▶ [AIM OF THE EXERCISE] An exact copy is needed of the lines in the entries below from the line with "gray pentagon: (305, 47)" up to and including the line with "blue trapezoid: (71, 119)", and of nothing else. Leave the pictures out.

(Saved entries)
------------------------------------------------
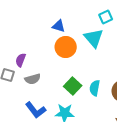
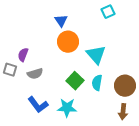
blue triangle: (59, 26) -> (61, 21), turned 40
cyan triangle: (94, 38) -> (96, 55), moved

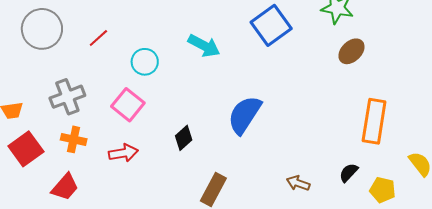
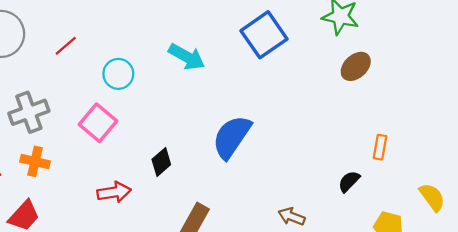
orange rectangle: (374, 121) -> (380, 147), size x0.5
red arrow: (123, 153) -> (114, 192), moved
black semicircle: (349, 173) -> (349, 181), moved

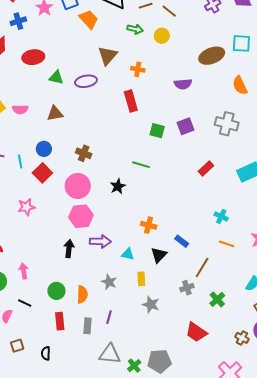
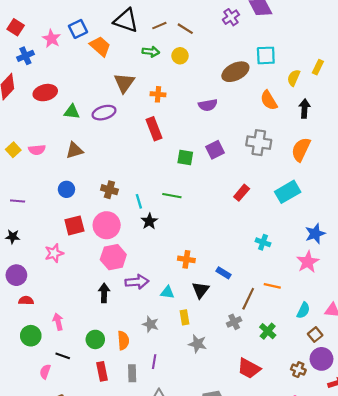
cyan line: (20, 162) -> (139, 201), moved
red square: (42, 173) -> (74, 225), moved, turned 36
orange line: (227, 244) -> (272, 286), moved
------------------------------------------------
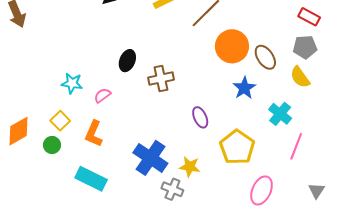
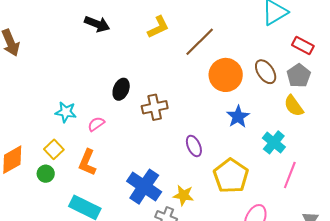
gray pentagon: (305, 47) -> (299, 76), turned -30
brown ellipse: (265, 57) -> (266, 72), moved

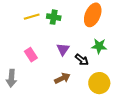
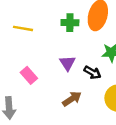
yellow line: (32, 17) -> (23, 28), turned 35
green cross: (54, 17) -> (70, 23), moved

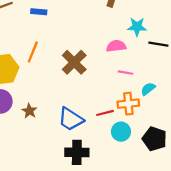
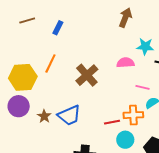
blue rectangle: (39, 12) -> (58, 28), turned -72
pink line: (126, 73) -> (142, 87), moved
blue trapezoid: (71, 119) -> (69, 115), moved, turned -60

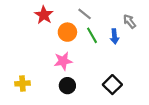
------------------------------------------------
▶ [ANSWER BOX]
gray pentagon: (305, 47) -> (299, 76), turned -30
brown ellipse: (265, 57) -> (266, 72), moved

yellow line: (32, 17) -> (23, 28), turned 35
green cross: (54, 17) -> (70, 23), moved

blue rectangle: (39, 12) -> (58, 28), turned -72
pink line: (126, 73) -> (142, 87), moved
blue trapezoid: (71, 119) -> (69, 115), moved, turned -60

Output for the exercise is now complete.